__SUPPLIED ENTRIES__:
════════════════════

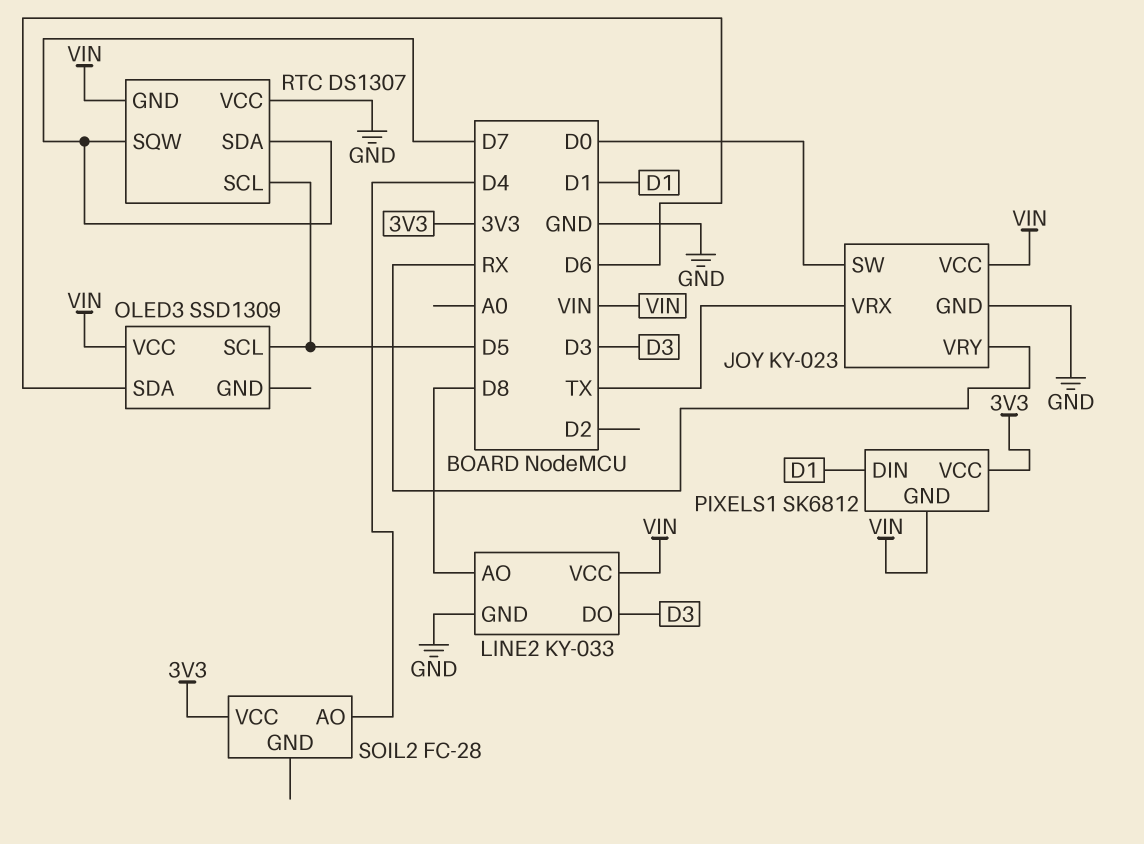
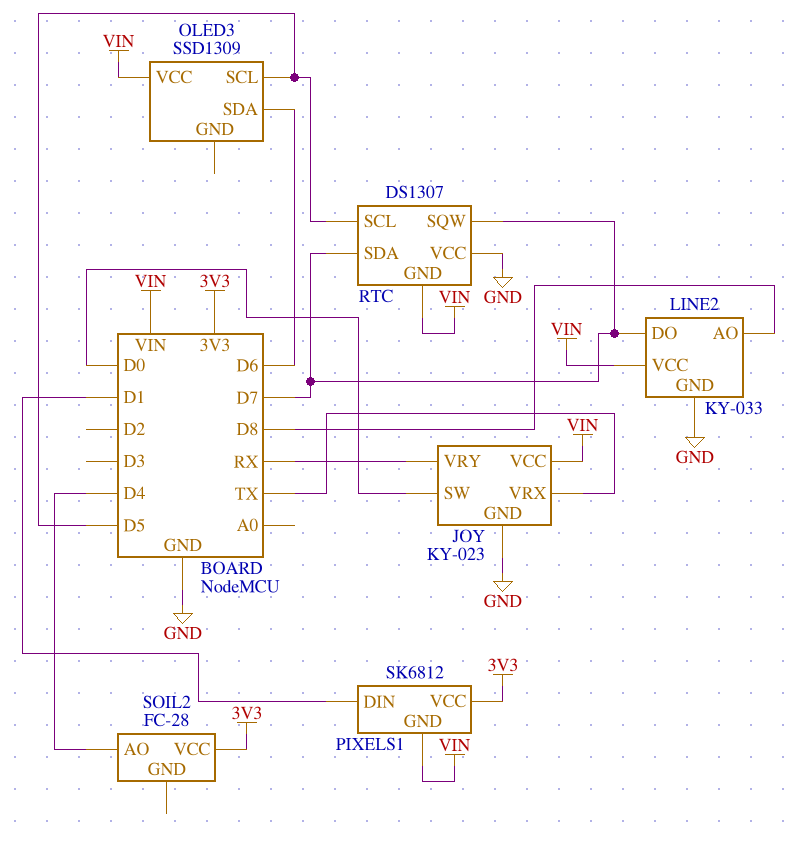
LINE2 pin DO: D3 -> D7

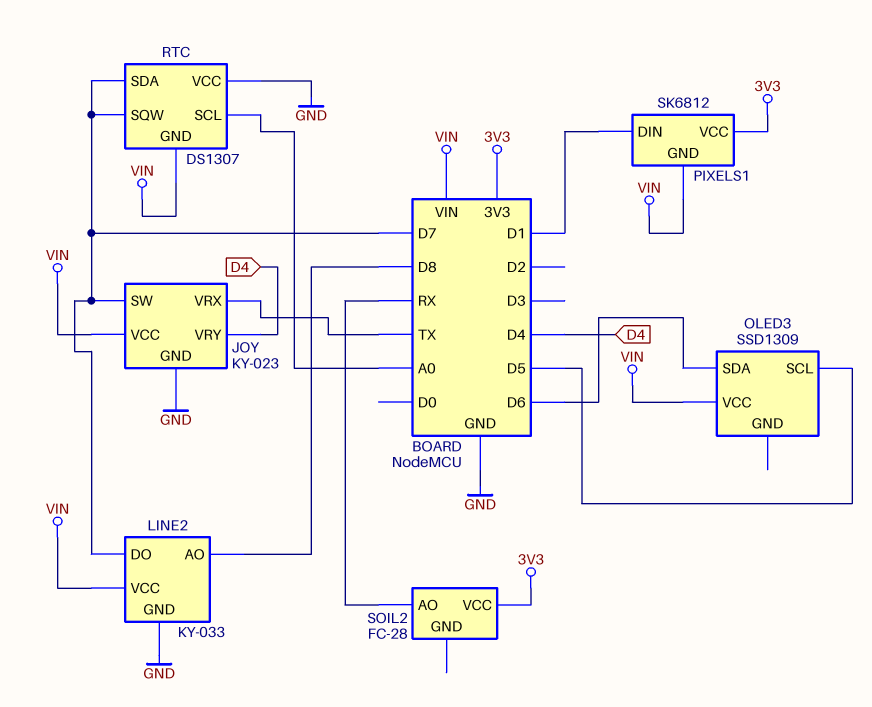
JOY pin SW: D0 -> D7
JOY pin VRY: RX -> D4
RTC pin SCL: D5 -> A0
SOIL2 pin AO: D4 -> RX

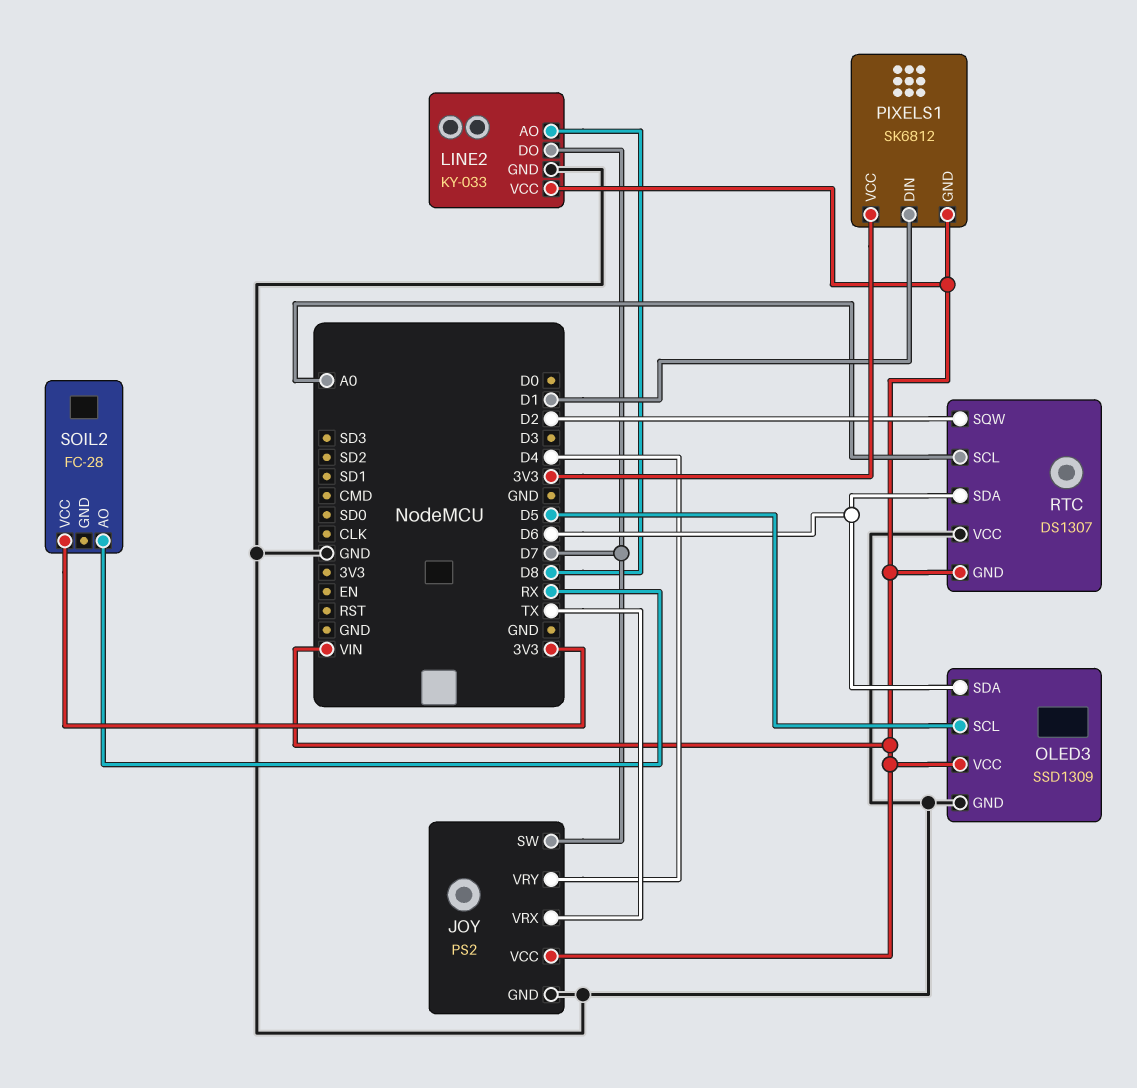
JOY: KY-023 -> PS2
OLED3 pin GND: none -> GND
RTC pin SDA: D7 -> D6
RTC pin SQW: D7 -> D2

════════════════════

__WORK REQUEST__: Exclude all pictures and return precisely the lines from the one containing "SOIL2 pin AO: D4 -> RX" through the closing line of the data.

__SOLUTION__:
SOIL2 pin AO: D4 -> RX

JOY: KY-023 -> PS2
OLED3 pin GND: none -> GND
RTC pin SDA: D7 -> D6
RTC pin SQW: D7 -> D2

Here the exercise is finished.